WHAT YOU HAVE TO DO:
Each line in the entries below that holds the word "none" belongs in the answer.

INPUT DATA:
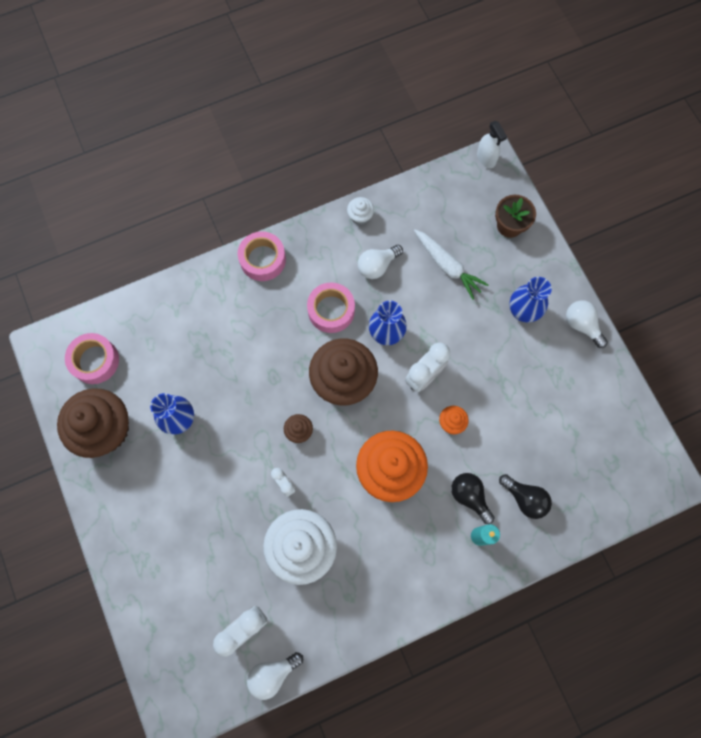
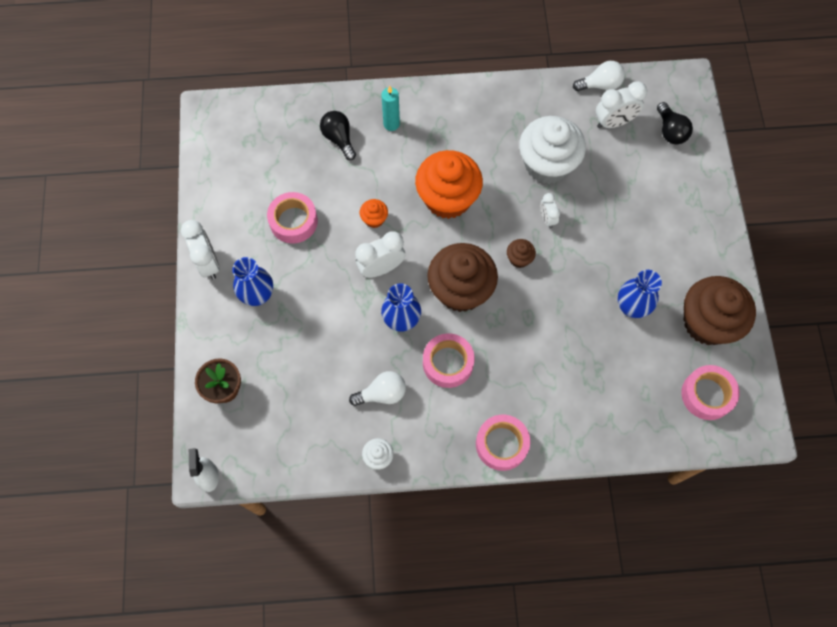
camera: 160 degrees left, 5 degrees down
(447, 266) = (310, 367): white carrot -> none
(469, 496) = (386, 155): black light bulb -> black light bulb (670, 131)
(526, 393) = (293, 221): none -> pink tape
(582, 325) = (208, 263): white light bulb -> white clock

==

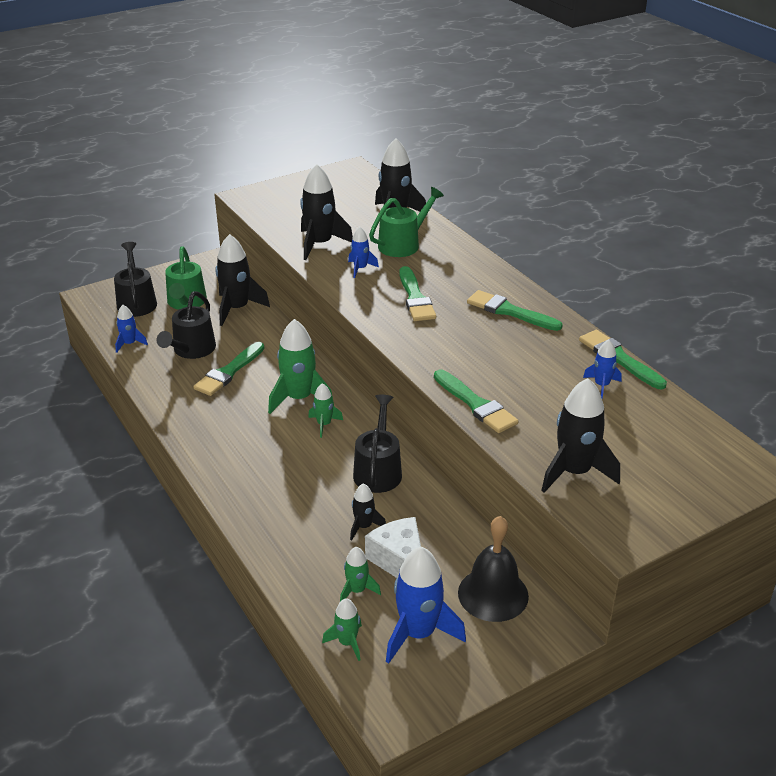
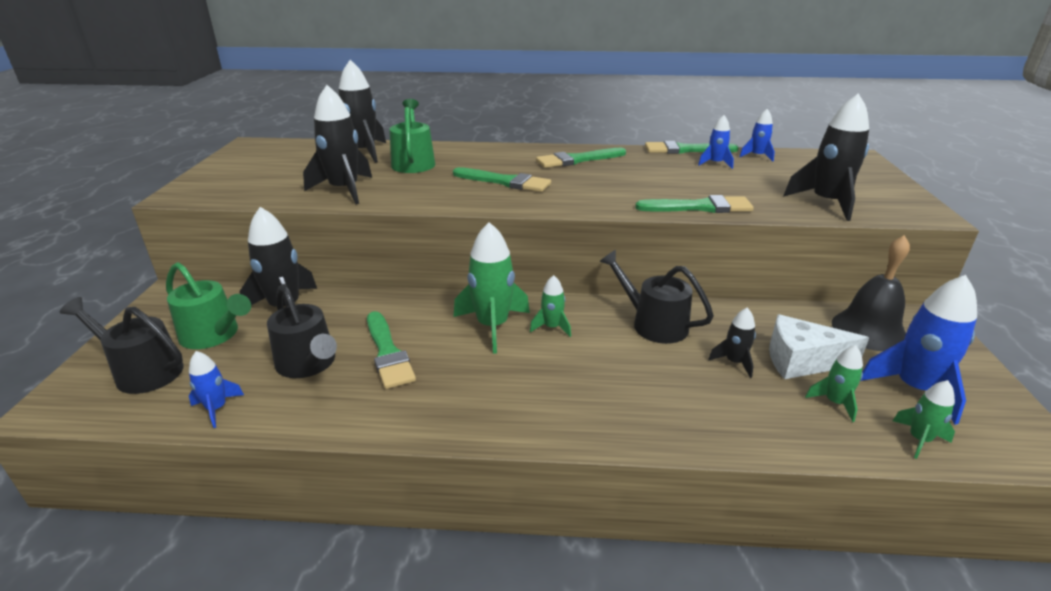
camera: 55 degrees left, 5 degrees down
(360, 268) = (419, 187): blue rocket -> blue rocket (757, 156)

ANSWER SPACE:
(447, 266) = (310, 367): white carrot -> none
(526, 393) = (293, 221): none -> pink tape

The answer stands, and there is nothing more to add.